> _Directions for this task_:
Nothing outside the range below should be printed. Output exactly the lines from the line with "none -> tan plate K5 level 1" to the line with "none -> pink brick F9 level 2", both included.

Provided data Start Marker

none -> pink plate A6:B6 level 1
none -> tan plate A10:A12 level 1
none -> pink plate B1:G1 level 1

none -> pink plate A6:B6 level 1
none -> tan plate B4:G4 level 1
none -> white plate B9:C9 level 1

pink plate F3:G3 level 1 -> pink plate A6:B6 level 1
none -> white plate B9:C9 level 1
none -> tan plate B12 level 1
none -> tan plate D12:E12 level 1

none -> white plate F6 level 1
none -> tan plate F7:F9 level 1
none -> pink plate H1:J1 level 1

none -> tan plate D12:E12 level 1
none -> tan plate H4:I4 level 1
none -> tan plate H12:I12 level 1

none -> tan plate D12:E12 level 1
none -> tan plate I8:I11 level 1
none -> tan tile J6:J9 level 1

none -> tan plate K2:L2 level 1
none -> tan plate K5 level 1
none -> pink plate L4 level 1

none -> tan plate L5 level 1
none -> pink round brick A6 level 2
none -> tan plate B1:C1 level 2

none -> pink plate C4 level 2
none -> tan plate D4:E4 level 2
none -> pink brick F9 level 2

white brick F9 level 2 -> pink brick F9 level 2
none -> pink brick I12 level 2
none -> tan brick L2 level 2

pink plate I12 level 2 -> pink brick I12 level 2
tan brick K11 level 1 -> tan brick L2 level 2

Provided data End Marker

> _Result of the exercise_:
none -> tan plate K5 level 1
none -> pink plate L4 level 1

none -> tan plate L5 level 1
none -> pink round brick A6 level 2
none -> tan plate B1:C1 level 2

none -> pink plate C4 level 2
none -> tan plate D4:E4 level 2
none -> pink brick F9 level 2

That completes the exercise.